**Exercise brief:** Once you find the line with "building: [345,151,461,248] -> none" in the data that follows, repeat it and every line after it exactly, through the line with "building: [234,334,344,447] ->".

**The input:**
··········

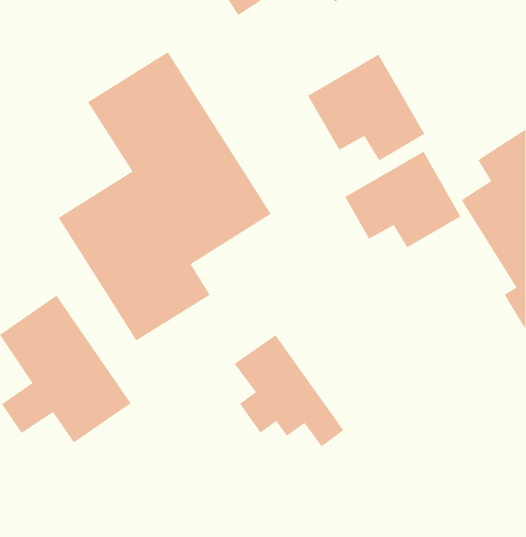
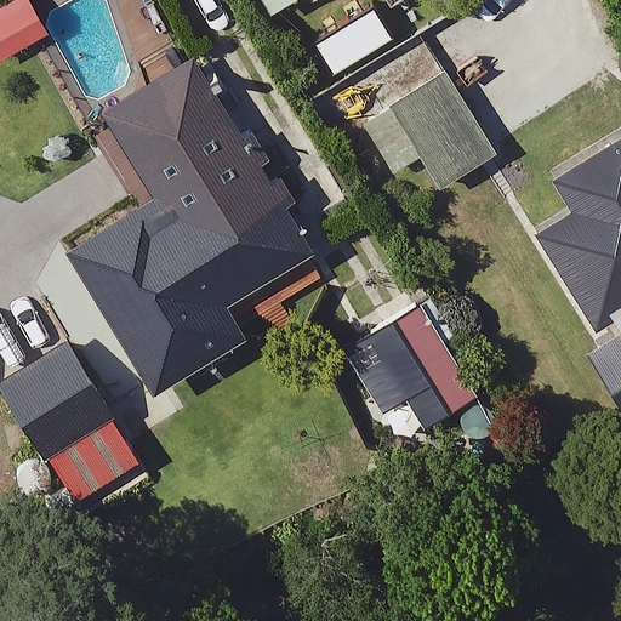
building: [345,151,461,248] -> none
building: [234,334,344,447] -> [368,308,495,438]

··········

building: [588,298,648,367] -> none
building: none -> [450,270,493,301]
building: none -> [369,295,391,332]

··········

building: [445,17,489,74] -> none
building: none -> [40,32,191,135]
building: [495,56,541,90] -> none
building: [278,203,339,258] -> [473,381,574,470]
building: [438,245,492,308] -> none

··········

**Solution to this exercise:**
building: [345,151,461,248] -> none
building: [234,334,344,447] -> [368,308,495,438]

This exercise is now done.